Recorded information Start Marker
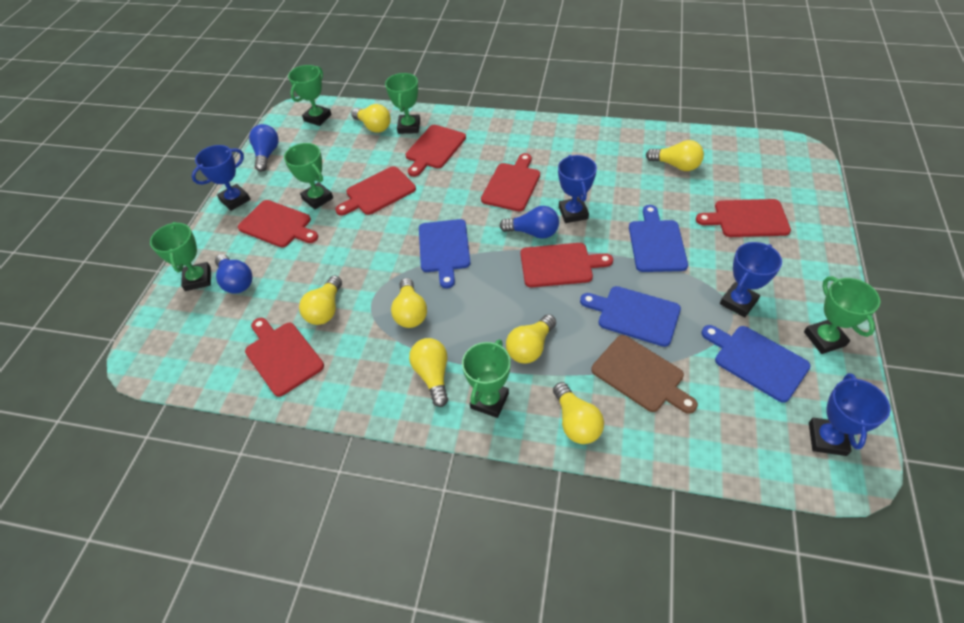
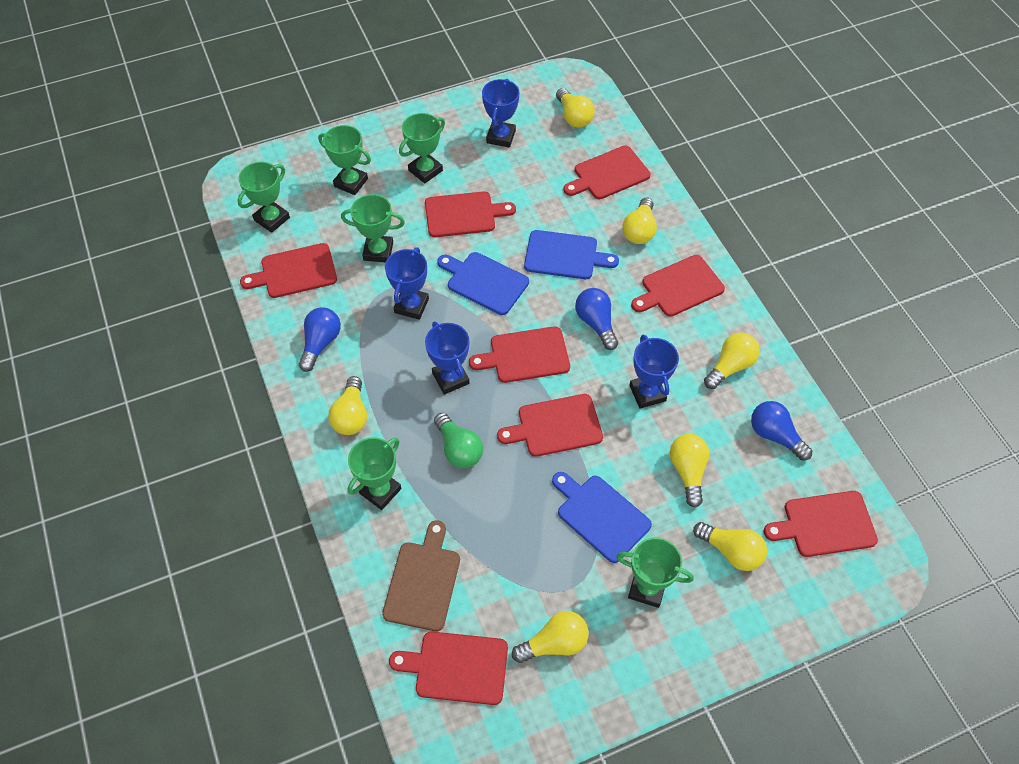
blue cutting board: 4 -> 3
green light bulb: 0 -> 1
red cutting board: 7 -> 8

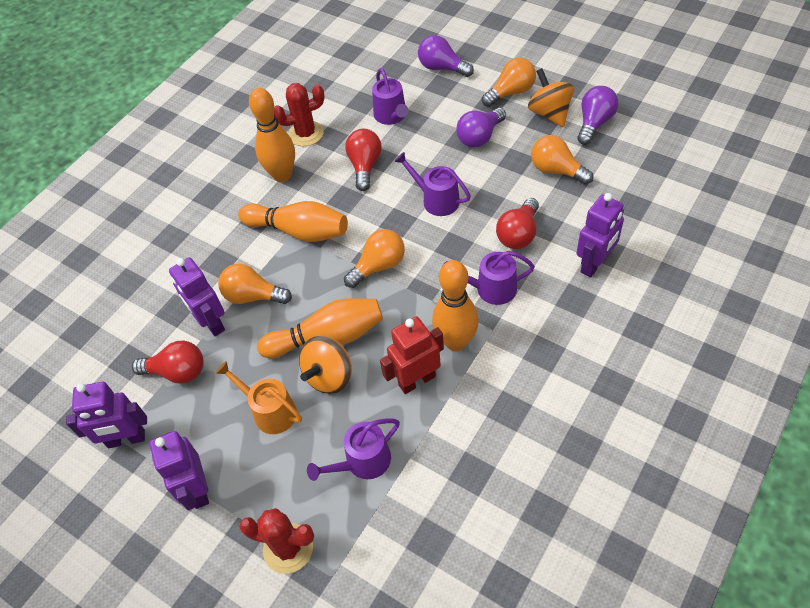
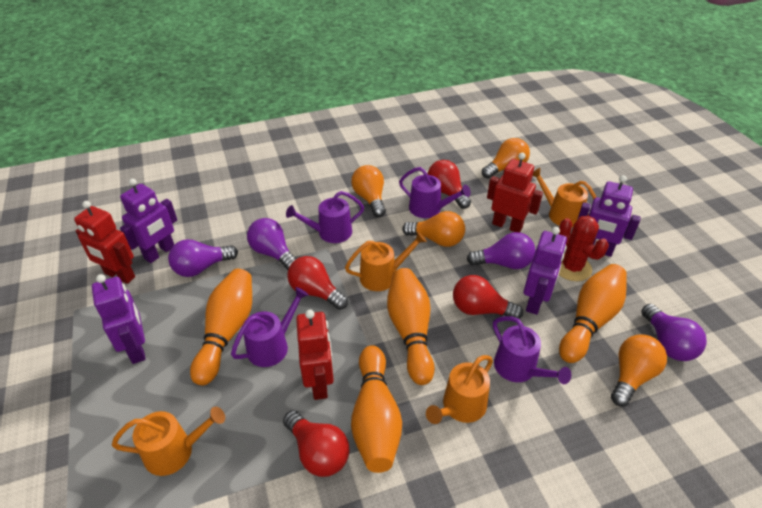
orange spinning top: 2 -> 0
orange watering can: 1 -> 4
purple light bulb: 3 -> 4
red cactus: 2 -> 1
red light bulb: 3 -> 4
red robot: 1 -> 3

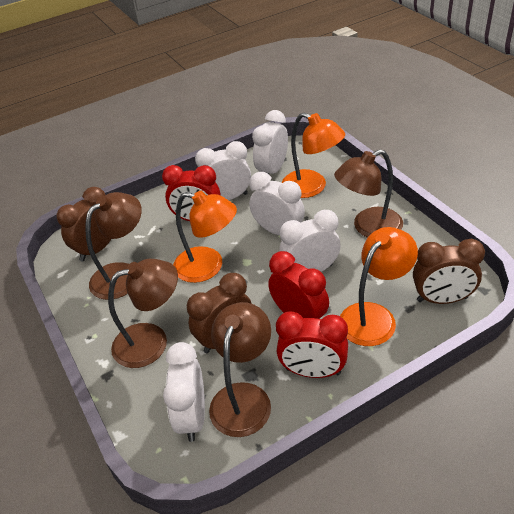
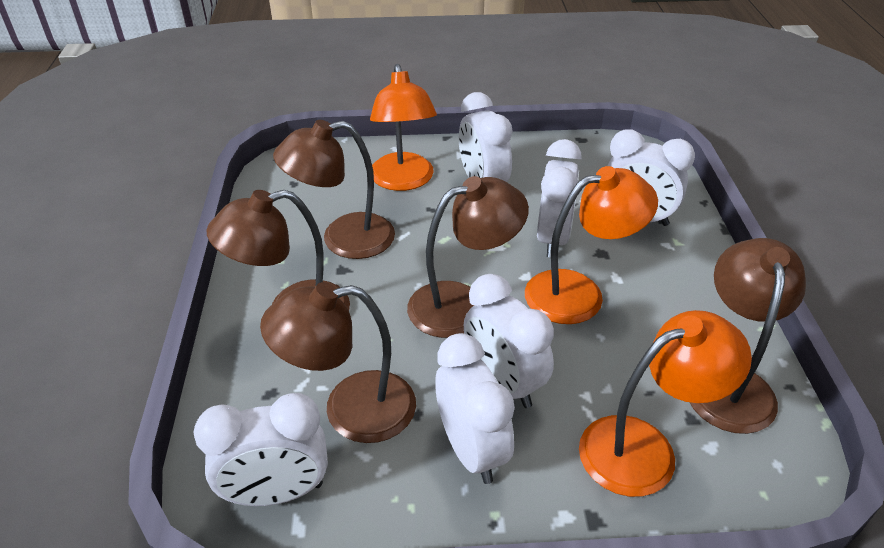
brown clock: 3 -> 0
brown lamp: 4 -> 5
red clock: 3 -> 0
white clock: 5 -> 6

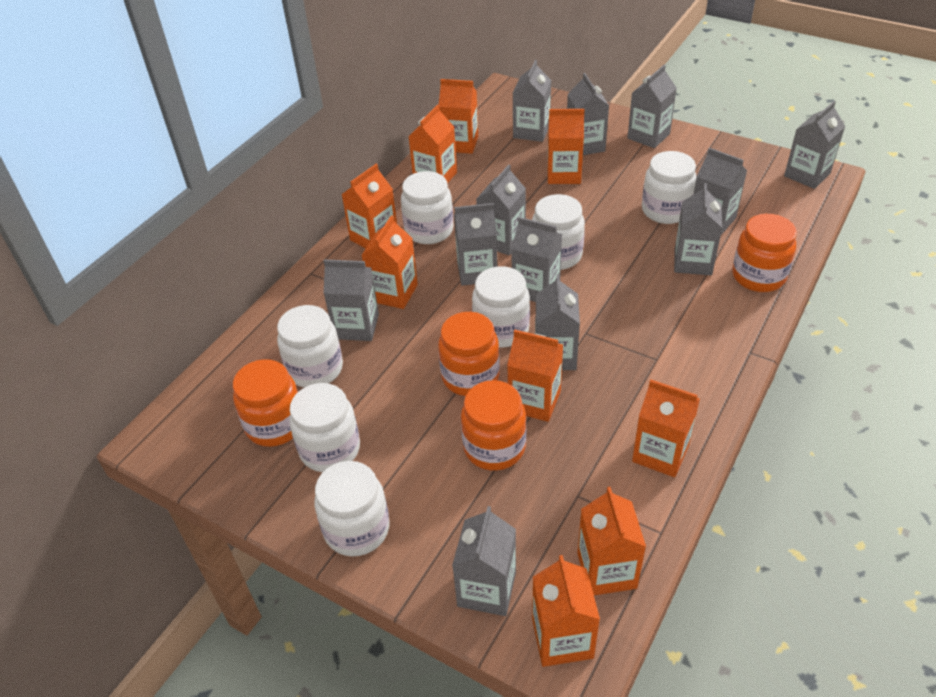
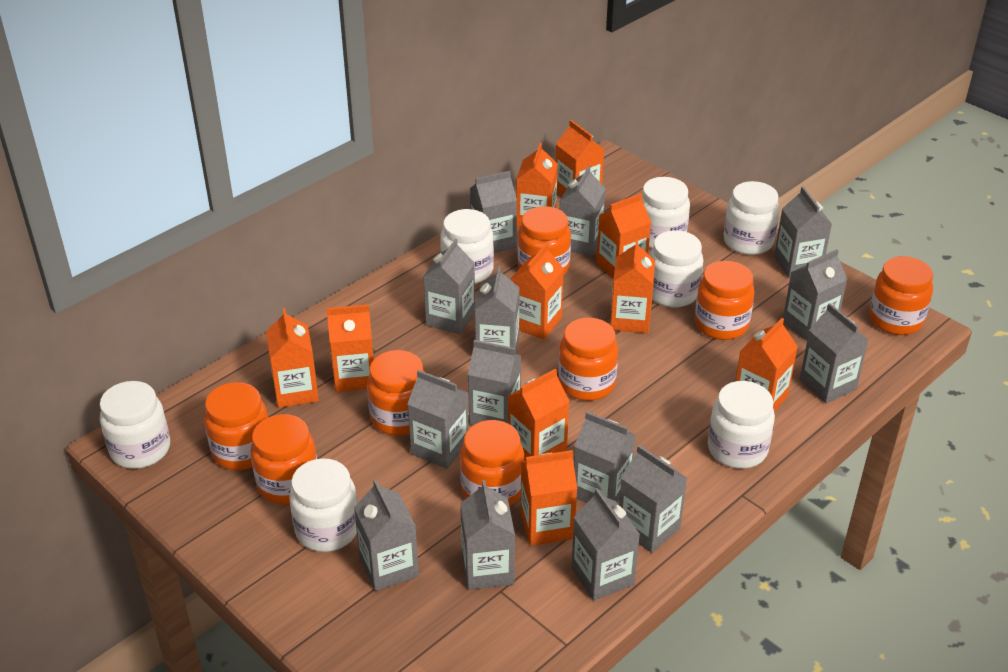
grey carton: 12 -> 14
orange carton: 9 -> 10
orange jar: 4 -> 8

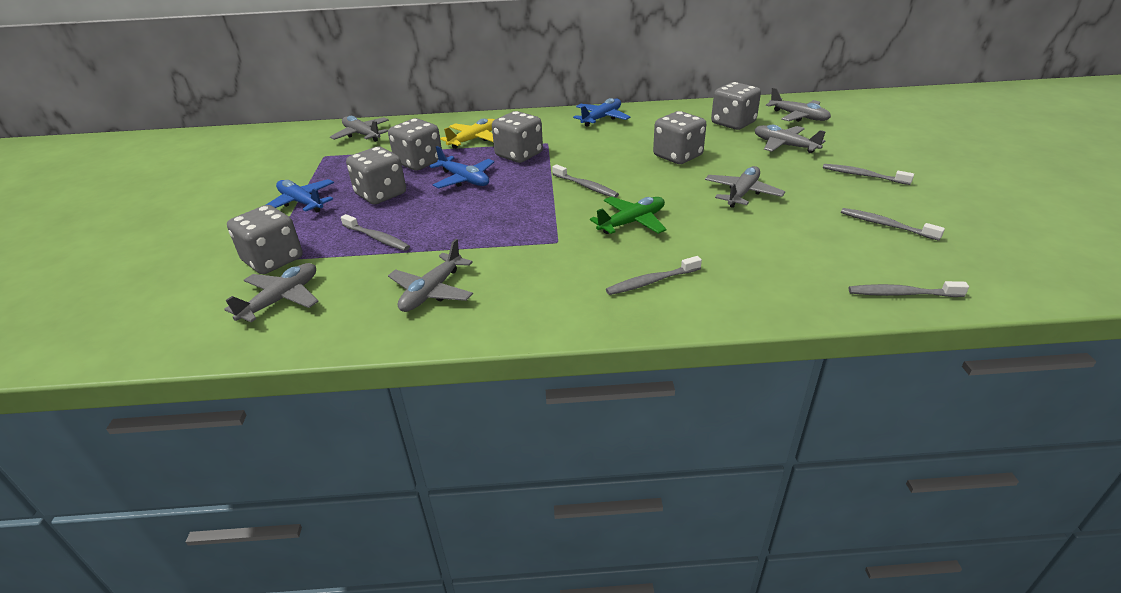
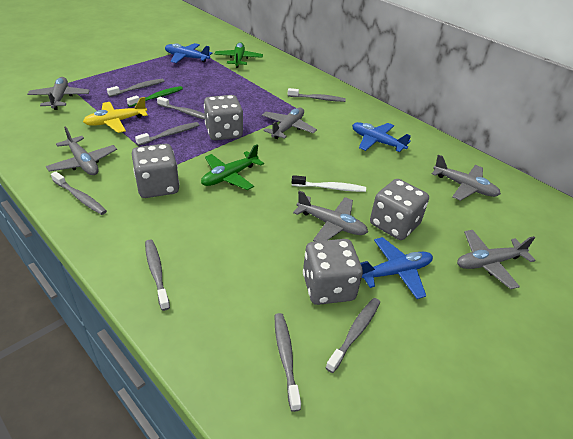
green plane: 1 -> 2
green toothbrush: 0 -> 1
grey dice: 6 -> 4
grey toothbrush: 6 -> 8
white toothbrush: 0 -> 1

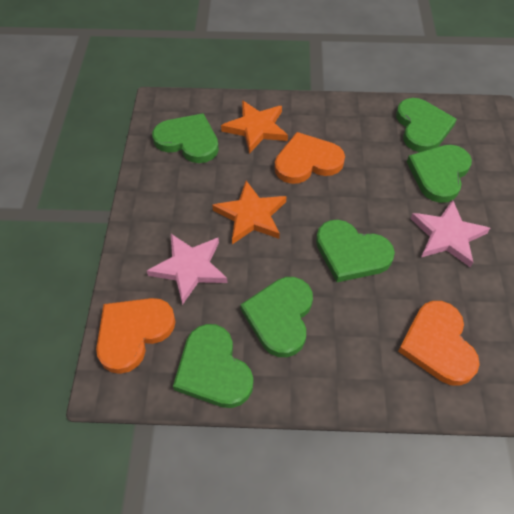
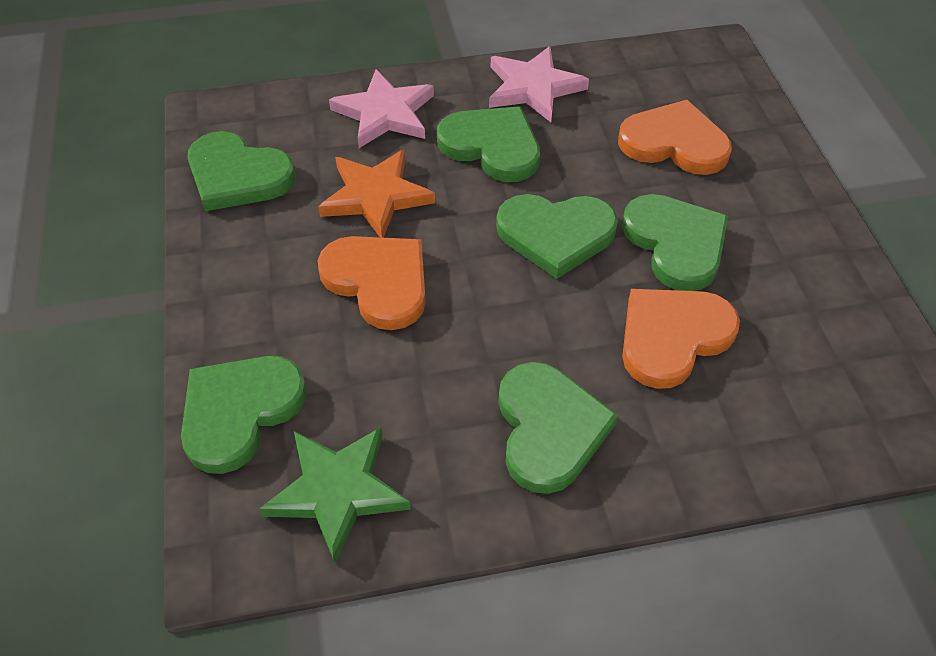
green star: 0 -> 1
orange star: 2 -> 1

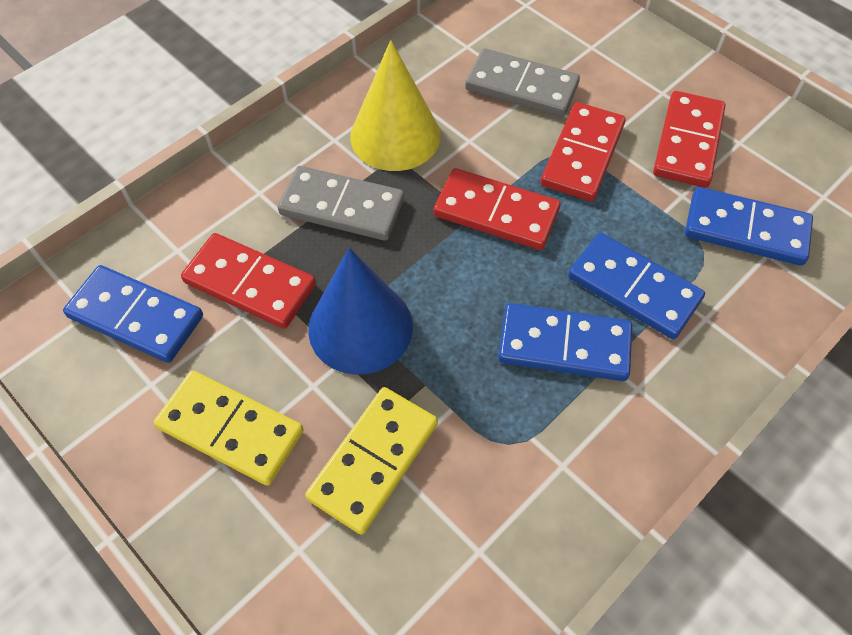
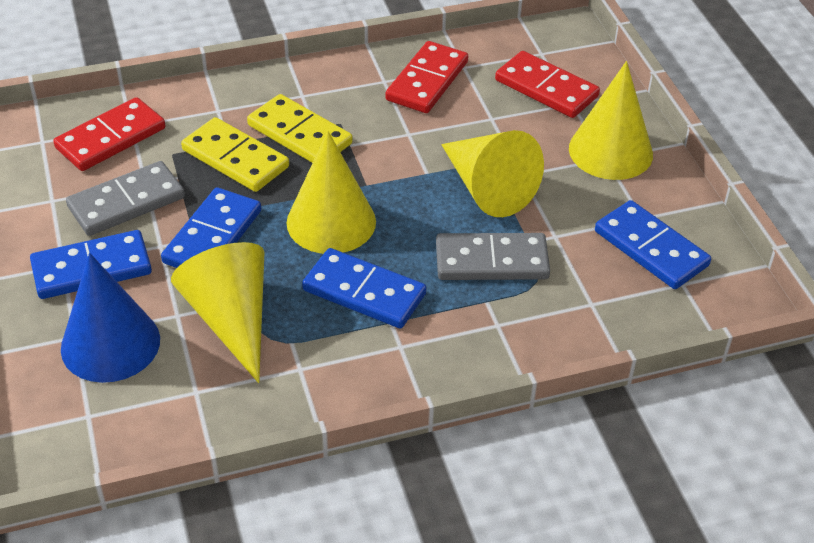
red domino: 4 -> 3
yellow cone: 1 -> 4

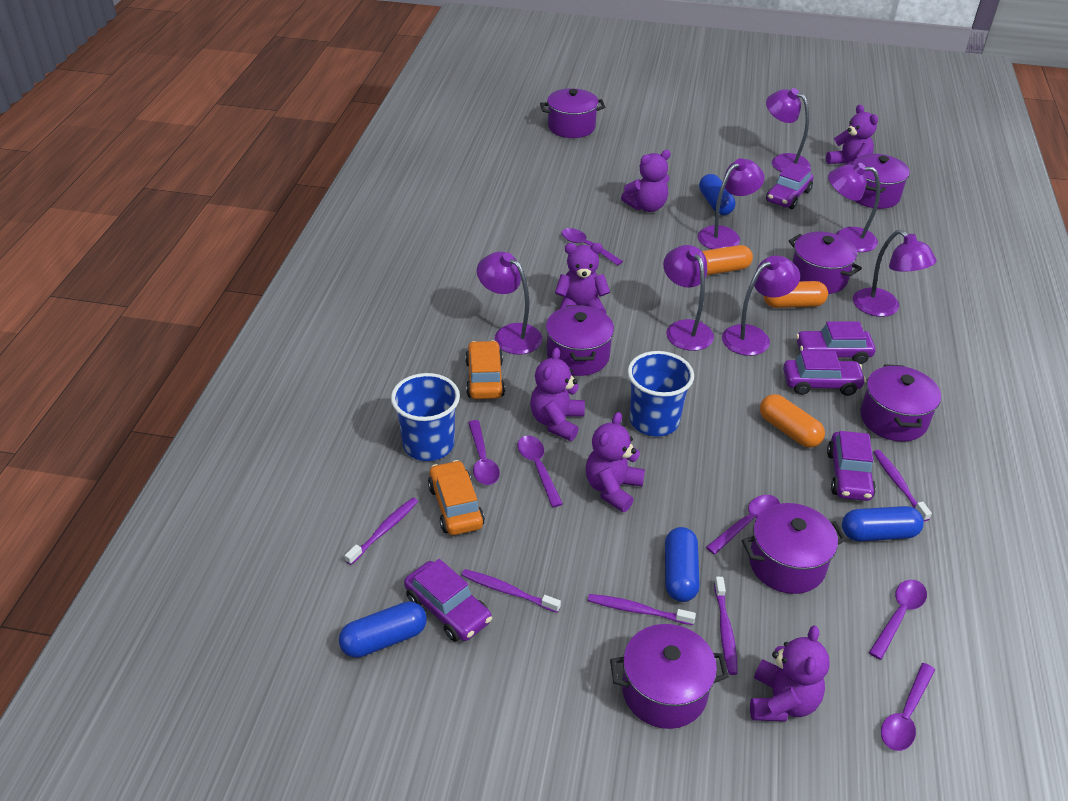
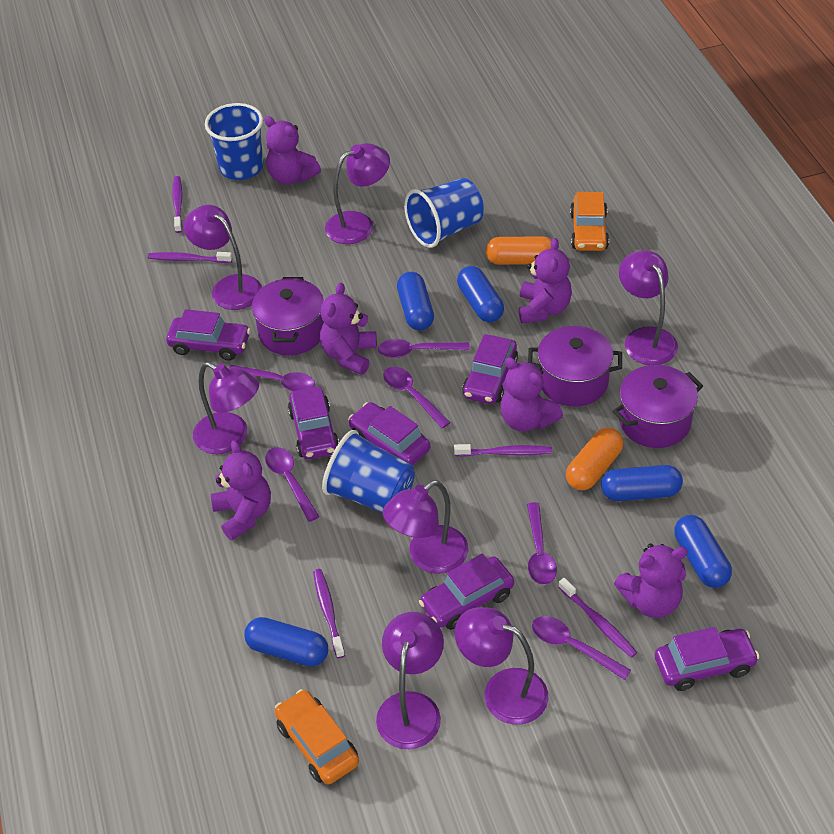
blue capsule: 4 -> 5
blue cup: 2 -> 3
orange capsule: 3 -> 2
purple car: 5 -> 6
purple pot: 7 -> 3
Recorded information End Marker
### Activity
Beginning at the line that contains "brown lamp: 4 -> 5", retype each line of the data above through the very last one. Do not retype the pictures.

### Task result
brown lamp: 4 -> 5
red clock: 3 -> 0
white clock: 5 -> 6

grey carton: 12 -> 14
orange carton: 9 -> 10
orange jar: 4 -> 8

green plane: 1 -> 2
green toothbrush: 0 -> 1
grey dice: 6 -> 4
grey toothbrush: 6 -> 8
white toothbrush: 0 -> 1

green star: 0 -> 1
orange star: 2 -> 1

red domino: 4 -> 3
yellow cone: 1 -> 4

blue capsule: 4 -> 5
blue cup: 2 -> 3
orange capsule: 3 -> 2
purple car: 5 -> 6
purple pot: 7 -> 3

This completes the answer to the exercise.